TASK DESCRIPTION. Every entry below should be written out exactly, and no image should appear.

DATASET EXCERPTS.
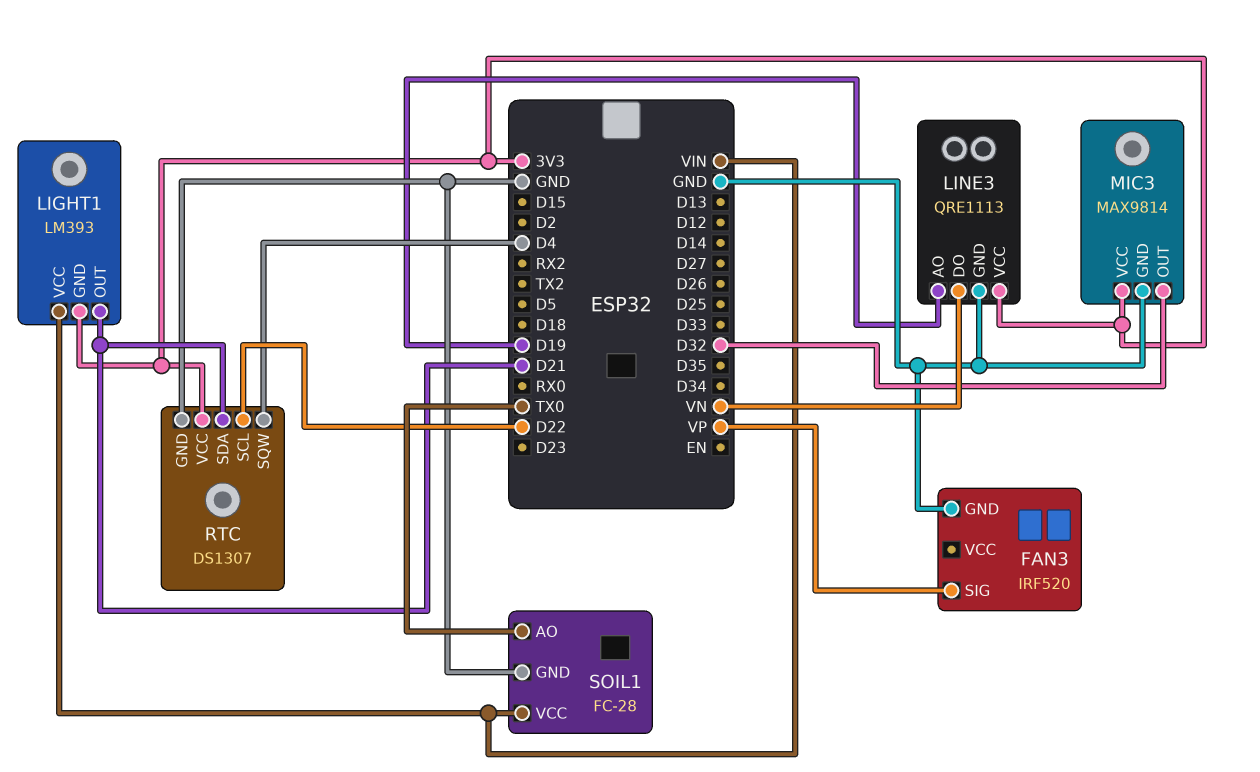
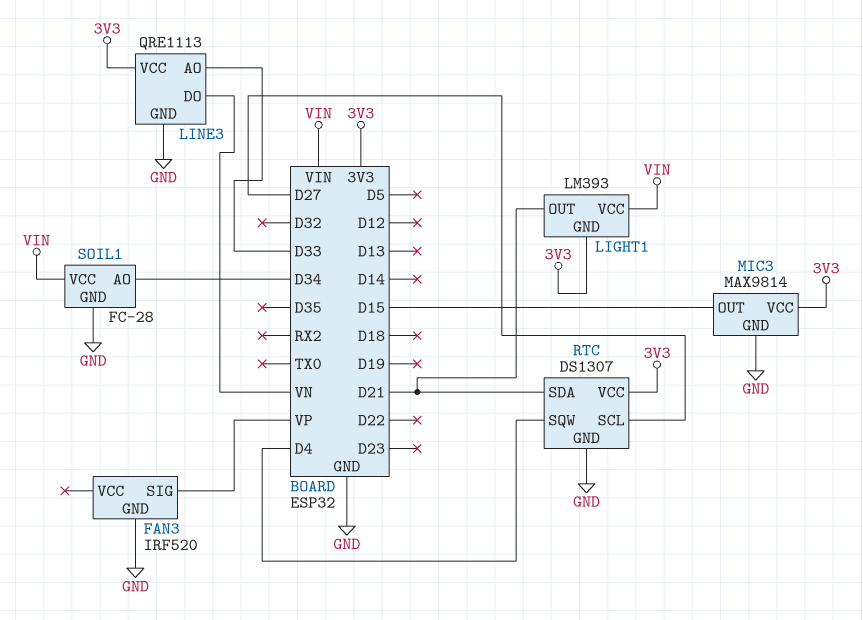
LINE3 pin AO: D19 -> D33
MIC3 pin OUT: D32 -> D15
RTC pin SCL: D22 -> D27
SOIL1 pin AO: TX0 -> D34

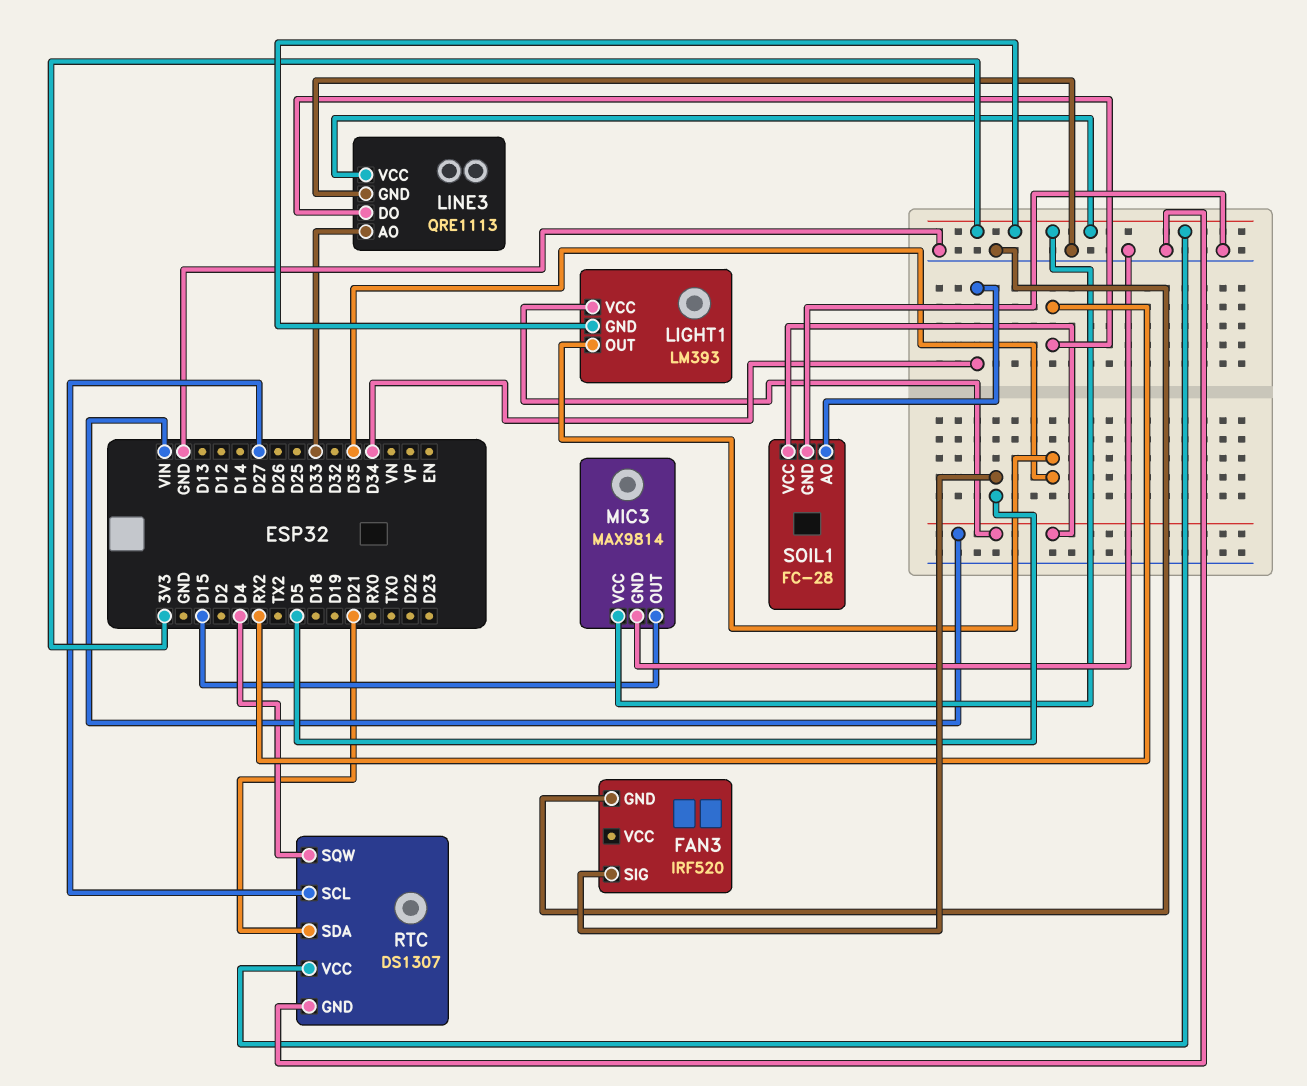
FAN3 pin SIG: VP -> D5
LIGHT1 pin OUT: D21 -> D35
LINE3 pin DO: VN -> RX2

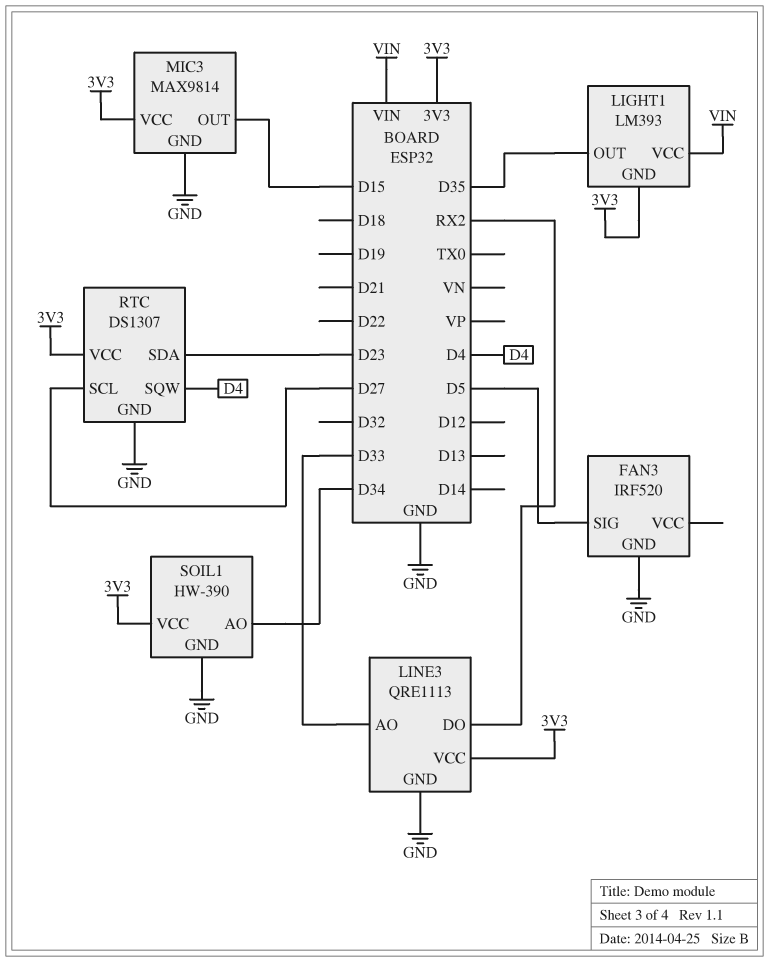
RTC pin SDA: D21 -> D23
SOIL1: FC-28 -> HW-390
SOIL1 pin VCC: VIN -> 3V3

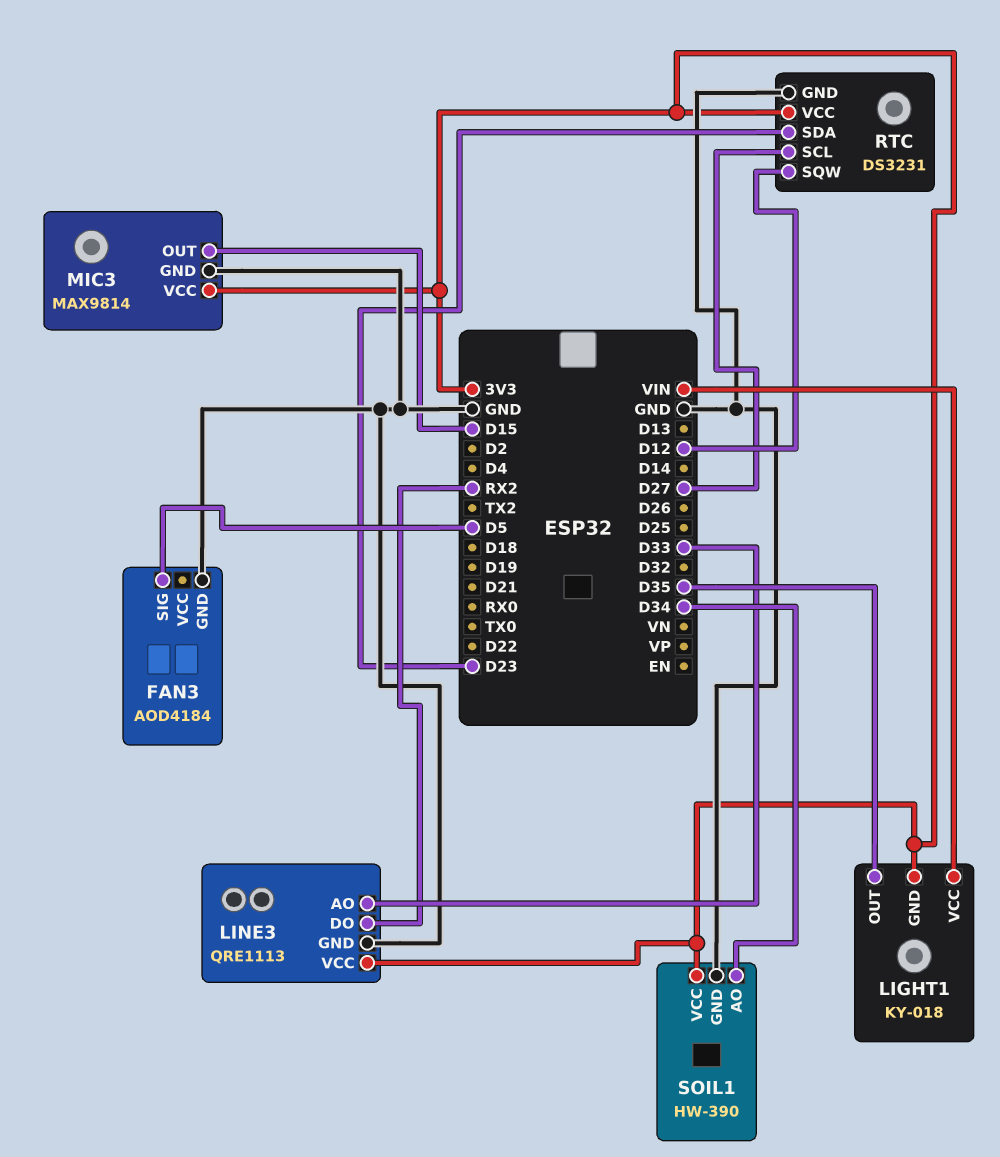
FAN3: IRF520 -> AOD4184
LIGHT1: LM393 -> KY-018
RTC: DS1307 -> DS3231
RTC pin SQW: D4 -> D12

WRITTEN SOLUTION.
LINE3 pin AO: D19 -> D33
MIC3 pin OUT: D32 -> D15
RTC pin SCL: D22 -> D27
SOIL1 pin AO: TX0 -> D34

FAN3 pin SIG: VP -> D5
LIGHT1 pin OUT: D21 -> D35
LINE3 pin DO: VN -> RX2

RTC pin SDA: D21 -> D23
SOIL1: FC-28 -> HW-390
SOIL1 pin VCC: VIN -> 3V3

FAN3: IRF520 -> AOD4184
LIGHT1: LM393 -> KY-018
RTC: DS1307 -> DS3231
RTC pin SQW: D4 -> D12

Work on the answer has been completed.